Aerial feature coordinate data:
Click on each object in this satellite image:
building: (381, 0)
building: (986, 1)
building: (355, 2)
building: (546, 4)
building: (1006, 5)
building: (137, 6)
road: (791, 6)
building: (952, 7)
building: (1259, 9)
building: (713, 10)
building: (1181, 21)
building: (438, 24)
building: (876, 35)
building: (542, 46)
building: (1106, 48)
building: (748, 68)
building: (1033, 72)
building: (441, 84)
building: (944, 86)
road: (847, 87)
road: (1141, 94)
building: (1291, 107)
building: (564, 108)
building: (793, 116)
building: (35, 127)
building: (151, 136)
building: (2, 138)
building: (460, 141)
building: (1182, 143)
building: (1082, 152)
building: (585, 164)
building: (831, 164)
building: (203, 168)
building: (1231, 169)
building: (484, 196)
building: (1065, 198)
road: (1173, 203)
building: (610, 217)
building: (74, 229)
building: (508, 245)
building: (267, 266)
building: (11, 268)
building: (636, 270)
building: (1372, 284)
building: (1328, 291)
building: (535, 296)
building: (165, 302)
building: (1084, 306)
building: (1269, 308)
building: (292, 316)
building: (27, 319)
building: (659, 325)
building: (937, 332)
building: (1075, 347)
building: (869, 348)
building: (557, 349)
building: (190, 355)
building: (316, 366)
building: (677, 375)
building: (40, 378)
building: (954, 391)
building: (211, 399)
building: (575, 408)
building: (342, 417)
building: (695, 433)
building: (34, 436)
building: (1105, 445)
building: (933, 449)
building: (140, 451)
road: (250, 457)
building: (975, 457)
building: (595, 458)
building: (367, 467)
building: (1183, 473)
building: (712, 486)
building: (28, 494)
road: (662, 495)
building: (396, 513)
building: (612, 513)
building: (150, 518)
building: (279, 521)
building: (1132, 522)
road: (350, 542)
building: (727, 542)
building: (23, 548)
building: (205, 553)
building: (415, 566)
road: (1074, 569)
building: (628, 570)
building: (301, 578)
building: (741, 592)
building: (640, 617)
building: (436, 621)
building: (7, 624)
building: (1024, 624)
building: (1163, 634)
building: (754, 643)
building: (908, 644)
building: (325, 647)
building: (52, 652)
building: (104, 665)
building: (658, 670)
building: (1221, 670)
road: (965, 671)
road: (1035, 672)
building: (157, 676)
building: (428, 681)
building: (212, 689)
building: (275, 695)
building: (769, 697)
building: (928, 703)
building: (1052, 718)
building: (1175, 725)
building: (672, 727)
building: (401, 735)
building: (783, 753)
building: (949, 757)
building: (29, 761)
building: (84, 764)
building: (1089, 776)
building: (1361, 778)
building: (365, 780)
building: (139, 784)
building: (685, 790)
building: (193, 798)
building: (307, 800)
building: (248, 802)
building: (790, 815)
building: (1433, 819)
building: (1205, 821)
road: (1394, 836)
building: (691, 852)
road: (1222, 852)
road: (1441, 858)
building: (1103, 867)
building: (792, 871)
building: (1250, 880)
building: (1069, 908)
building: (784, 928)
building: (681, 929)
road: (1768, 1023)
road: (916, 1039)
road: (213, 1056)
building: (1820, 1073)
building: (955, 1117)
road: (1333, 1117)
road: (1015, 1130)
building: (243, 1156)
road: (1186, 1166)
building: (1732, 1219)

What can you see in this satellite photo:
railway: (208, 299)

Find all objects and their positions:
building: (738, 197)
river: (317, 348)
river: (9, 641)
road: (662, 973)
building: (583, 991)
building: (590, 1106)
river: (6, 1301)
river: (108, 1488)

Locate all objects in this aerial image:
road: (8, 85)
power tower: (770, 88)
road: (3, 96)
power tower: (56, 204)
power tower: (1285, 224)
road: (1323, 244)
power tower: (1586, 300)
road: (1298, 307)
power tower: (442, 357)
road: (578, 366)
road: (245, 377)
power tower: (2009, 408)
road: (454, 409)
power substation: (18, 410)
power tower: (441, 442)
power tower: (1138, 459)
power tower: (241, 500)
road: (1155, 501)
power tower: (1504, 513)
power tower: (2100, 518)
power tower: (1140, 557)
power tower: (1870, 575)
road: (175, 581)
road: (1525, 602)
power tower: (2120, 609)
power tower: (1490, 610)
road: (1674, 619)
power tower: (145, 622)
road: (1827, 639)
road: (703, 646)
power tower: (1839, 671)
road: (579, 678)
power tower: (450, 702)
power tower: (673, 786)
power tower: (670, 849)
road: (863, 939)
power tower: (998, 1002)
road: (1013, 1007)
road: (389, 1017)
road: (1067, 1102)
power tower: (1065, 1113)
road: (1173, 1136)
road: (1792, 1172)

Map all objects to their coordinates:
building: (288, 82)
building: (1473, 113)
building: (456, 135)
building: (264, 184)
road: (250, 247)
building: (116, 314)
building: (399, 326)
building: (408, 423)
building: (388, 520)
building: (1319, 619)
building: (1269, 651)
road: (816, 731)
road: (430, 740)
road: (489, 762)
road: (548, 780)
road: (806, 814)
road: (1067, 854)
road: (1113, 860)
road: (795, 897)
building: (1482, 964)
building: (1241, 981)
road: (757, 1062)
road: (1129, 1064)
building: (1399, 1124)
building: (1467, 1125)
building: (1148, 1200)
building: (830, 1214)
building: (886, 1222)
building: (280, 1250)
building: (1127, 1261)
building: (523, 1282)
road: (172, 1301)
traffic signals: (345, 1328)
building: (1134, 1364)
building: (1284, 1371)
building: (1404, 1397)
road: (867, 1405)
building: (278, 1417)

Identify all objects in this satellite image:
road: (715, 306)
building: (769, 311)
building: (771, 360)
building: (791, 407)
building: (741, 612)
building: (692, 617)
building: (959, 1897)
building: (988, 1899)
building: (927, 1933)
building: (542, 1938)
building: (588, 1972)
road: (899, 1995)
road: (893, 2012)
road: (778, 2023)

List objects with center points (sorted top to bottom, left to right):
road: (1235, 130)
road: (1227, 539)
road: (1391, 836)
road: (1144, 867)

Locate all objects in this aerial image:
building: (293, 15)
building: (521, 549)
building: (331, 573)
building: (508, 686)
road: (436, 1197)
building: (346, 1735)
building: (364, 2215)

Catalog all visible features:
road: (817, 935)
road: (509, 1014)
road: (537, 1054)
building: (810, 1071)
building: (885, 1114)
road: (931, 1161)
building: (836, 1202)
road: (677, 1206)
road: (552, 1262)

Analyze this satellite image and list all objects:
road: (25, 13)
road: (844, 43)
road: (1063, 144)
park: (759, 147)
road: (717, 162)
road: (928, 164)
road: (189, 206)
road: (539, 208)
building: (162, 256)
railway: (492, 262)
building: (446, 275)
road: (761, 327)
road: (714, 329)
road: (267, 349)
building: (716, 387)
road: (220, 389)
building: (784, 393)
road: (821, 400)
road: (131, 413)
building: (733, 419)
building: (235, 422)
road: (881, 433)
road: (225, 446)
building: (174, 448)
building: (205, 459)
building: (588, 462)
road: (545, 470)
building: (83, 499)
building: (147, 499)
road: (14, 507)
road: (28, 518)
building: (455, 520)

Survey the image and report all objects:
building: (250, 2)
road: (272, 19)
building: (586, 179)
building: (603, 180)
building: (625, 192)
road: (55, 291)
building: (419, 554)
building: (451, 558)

[What is needed]
Report, from the entries above, each line where "river" is found.

[Response below]
river: (317, 348)
river: (9, 641)
river: (6, 1301)
river: (108, 1488)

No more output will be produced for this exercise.